Pick out and copy every line in the records below that contains the word "Reply". Case counts.

===== Input material

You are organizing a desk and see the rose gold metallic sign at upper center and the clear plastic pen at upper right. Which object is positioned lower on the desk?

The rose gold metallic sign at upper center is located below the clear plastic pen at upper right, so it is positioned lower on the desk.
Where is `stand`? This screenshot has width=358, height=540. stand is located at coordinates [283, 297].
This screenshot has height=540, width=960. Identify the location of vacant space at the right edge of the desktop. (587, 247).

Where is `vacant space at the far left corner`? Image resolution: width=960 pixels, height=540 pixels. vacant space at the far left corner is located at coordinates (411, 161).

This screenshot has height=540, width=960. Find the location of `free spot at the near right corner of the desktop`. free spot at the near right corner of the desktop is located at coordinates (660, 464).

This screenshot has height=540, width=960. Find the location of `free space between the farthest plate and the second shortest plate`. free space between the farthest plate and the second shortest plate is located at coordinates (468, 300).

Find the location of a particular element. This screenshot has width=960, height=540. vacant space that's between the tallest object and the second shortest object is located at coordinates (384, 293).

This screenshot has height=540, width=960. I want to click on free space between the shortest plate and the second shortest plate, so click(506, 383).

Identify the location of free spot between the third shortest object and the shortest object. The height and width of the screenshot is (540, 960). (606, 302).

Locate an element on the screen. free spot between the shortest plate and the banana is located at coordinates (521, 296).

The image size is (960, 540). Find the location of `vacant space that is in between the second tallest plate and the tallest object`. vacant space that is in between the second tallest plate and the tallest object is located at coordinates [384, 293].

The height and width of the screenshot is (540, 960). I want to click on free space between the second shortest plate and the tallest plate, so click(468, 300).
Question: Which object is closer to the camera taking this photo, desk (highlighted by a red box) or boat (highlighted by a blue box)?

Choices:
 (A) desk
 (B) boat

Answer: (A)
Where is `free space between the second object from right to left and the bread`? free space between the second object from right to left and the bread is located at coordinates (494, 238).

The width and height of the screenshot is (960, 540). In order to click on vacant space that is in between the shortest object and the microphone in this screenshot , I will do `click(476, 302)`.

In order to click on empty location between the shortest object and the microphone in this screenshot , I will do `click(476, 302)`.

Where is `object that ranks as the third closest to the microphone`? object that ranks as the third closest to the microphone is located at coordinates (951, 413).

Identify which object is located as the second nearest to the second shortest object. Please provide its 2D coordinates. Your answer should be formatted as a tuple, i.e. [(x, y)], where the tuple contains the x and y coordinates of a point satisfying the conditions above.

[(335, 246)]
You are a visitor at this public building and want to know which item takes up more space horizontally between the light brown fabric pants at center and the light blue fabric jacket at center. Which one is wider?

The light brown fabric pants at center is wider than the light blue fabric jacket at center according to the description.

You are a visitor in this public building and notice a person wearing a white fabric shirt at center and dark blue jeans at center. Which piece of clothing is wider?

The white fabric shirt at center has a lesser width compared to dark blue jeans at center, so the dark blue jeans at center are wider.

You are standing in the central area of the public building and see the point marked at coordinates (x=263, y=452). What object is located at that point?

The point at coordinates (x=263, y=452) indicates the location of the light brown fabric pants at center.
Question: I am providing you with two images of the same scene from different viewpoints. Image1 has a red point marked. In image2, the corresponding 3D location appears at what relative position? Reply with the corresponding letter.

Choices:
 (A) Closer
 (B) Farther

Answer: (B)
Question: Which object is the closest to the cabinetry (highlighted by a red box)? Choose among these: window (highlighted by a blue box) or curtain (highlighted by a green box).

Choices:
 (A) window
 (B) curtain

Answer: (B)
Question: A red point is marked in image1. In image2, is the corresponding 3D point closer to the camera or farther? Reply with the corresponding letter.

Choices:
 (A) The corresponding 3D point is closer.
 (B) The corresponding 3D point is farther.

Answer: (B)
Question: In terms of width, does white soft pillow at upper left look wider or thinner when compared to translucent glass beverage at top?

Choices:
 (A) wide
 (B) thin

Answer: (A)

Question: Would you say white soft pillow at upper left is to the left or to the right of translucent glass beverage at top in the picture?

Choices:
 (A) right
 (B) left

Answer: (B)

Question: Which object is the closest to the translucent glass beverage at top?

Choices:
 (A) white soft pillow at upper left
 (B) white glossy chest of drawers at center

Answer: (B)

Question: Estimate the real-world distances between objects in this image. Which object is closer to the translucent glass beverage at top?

==========

▶ _Response_:
Question: I am providing you with two images of the same scene from different viewpoints. Image1 has a red point marked. In image2, the corresponding 3D location appears at what relative position? Reply with the corresponding letter.
Question: A red point is marked in image1. In image2, is the corresponding 3D point closer to the camera or farther? Reply with the corresponding letter.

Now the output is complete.